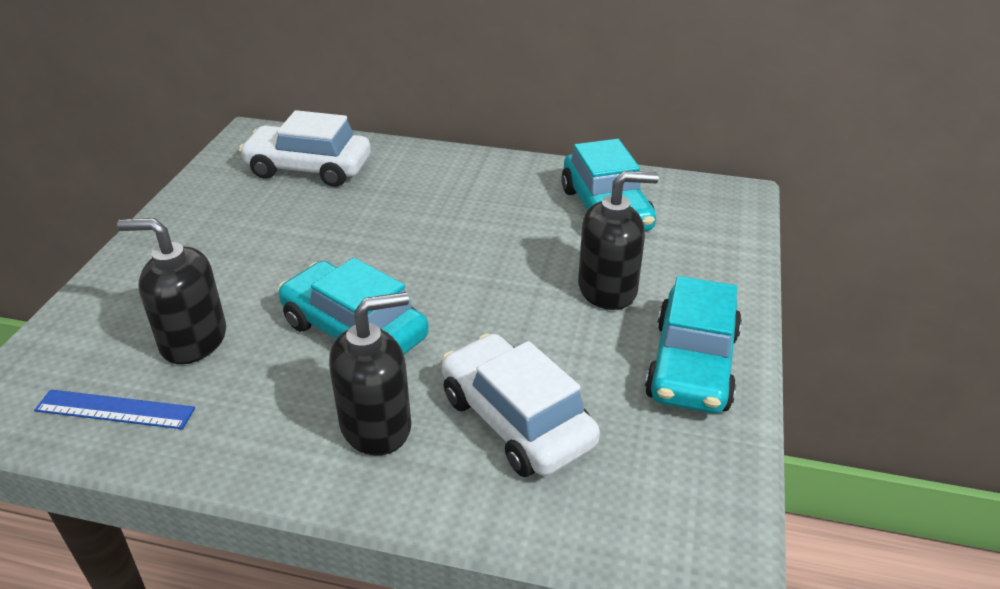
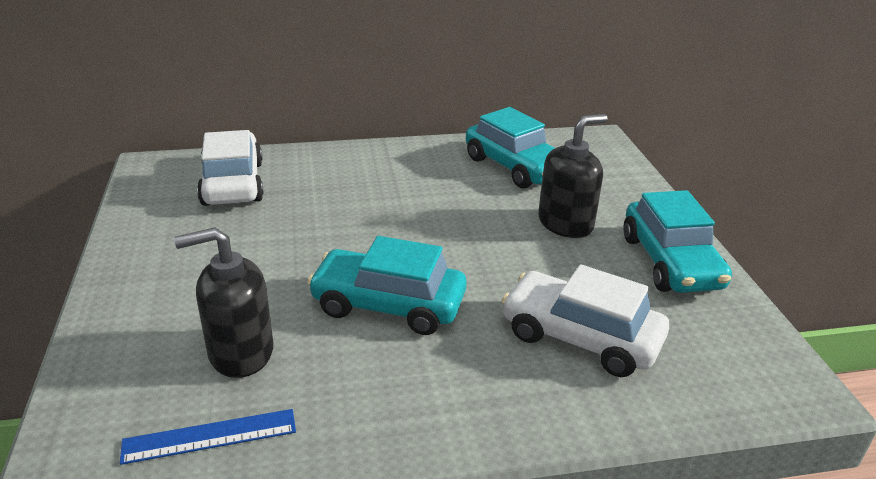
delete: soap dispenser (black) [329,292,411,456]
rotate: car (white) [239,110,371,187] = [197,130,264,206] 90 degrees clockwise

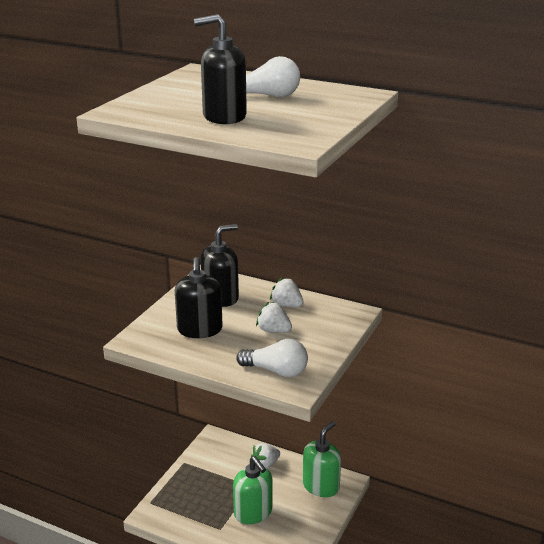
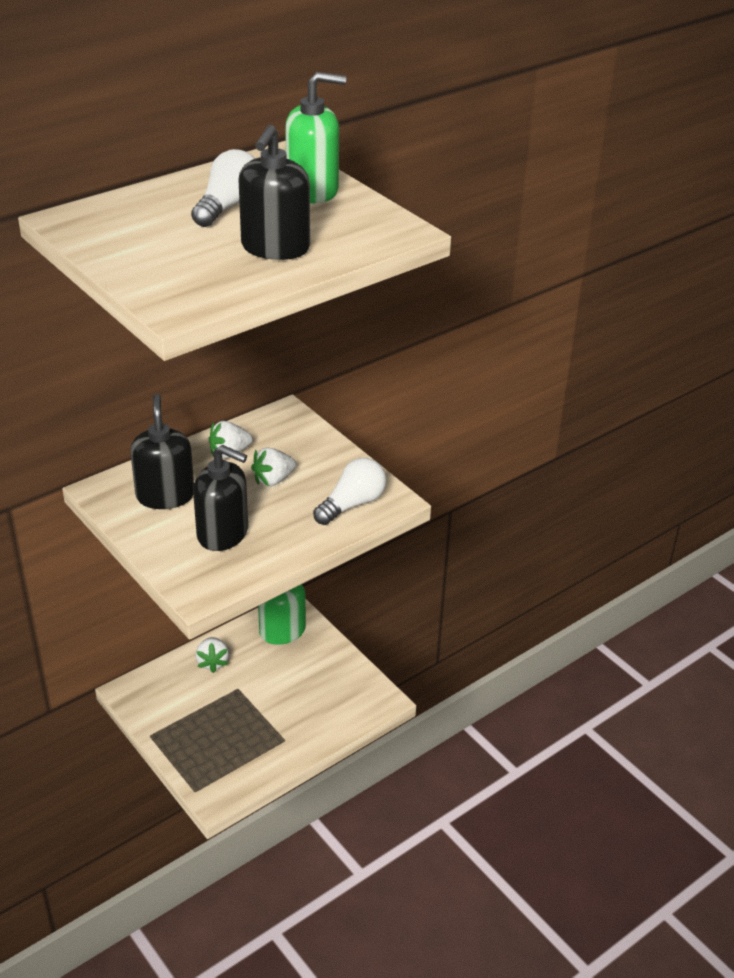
move: soap dispenser (green) [233,456,272,524] to [285,72,346,203]

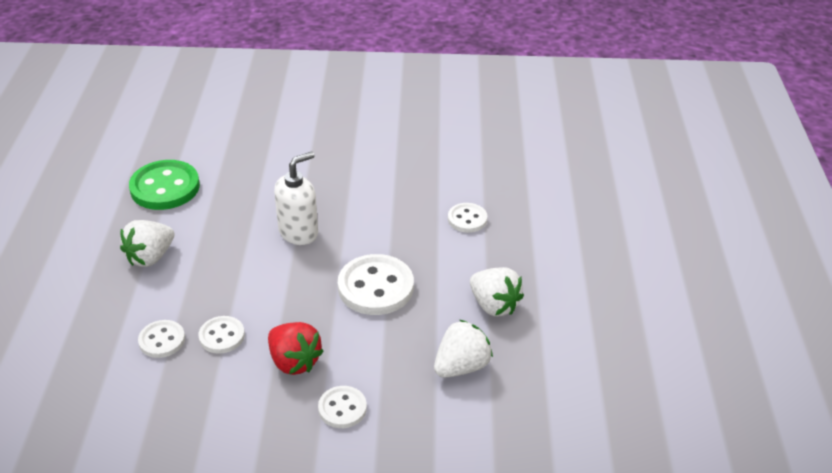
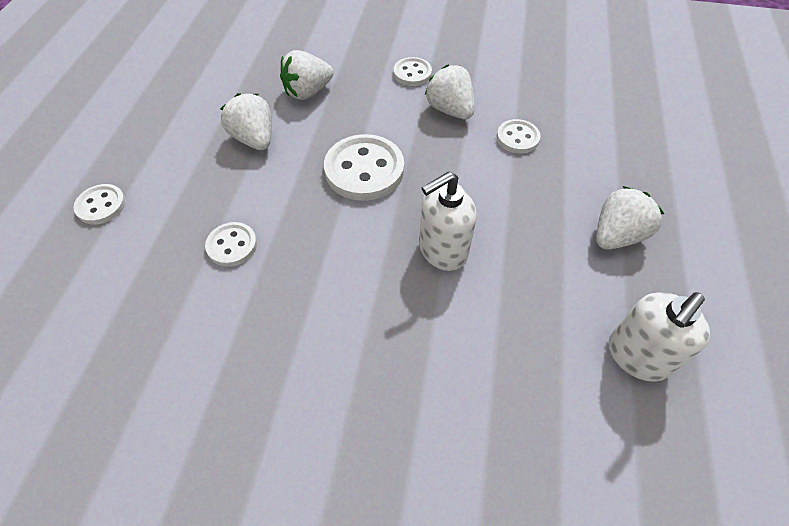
move: button (white) [138,320,185,358] to [74,184,126,224]
replace: button (green) [129,160,200,210] to soap dispenser (white) [609,292,710,382]
recolor: strawberry (red) [268,322,324,375] to strawberry (white) [425,65,475,119]

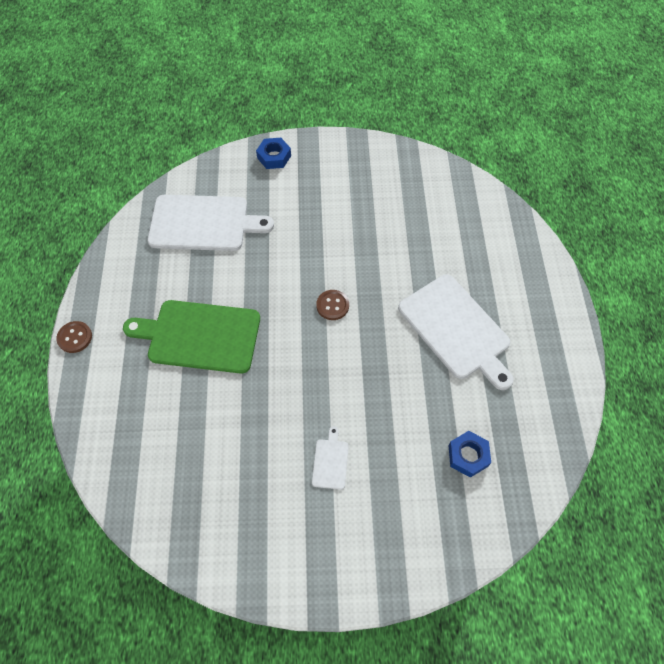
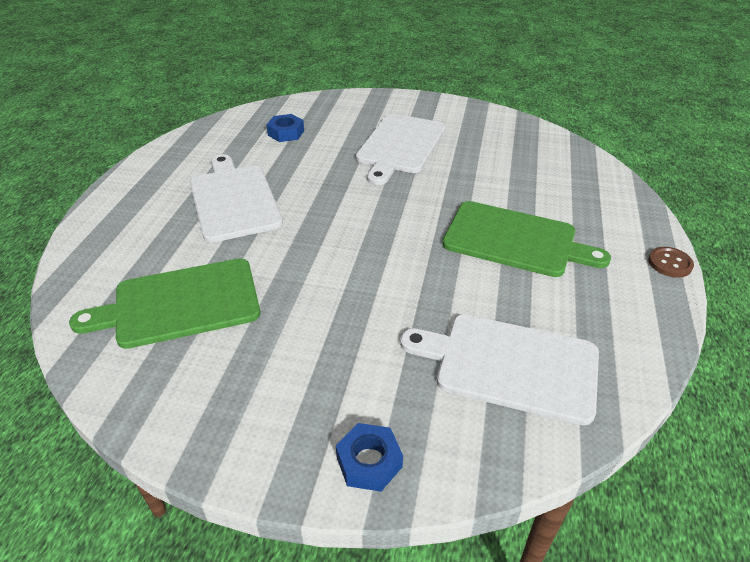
delete: button (brown) [316,290,349,320]
insert: cutting board (green) [69,258,260,349]
resize: cutting board (white) [312,426,349,490] = [356,114,445,185] x2.33

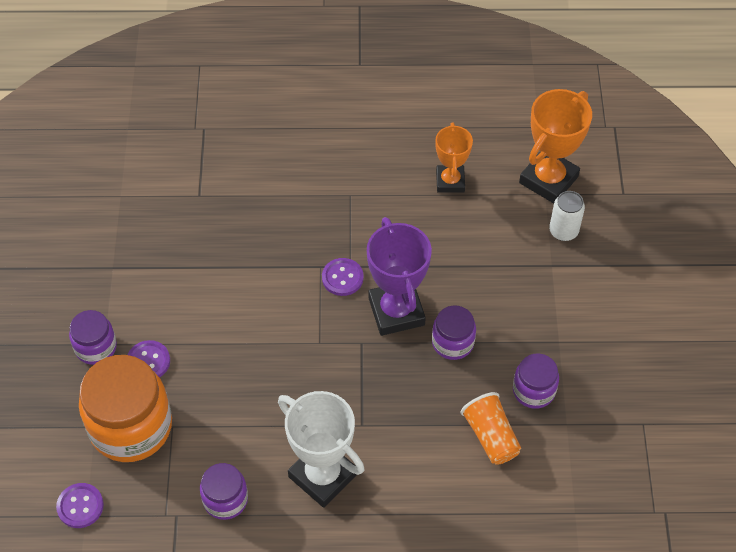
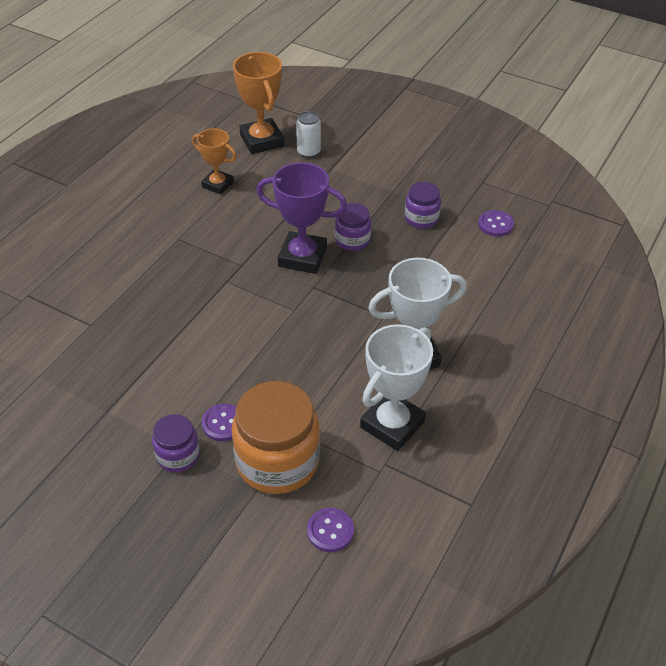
delete: cup (orange) [461,392,521,465]
move: button (purple) [322,258,364,296] to [478,210,514,237]
replace: jar (purple) [200,463,248,520] to trophy (white) [360,324,433,451]

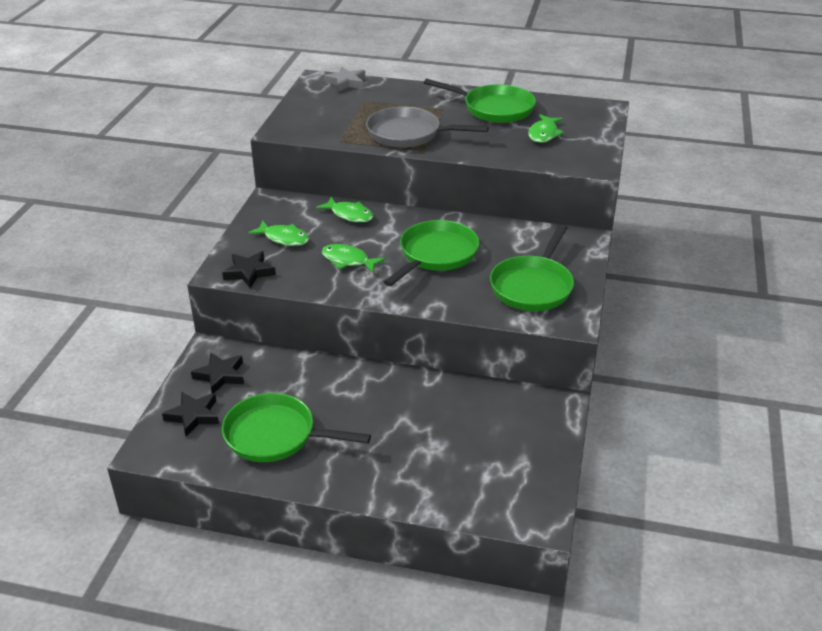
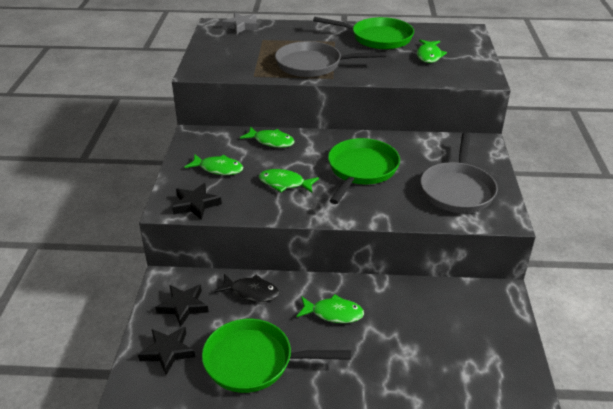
insert: fish (black) [214,274,279,302]; fish (green) [297,294,364,323]
recolor: pan (green) [490,225,574,311] to pan (grey) [420,132,498,213]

--- --- ---

▶ [What you will do]: Lines holding "replace" are the ones to copy; find all of them in the listing.

▶ [Answer space]:
replace: button (green) [129,160,200,210] to soap dispenser (white) [609,292,710,382]
replace: jar (purple) [200,463,248,520] to trophy (white) [360,324,433,451]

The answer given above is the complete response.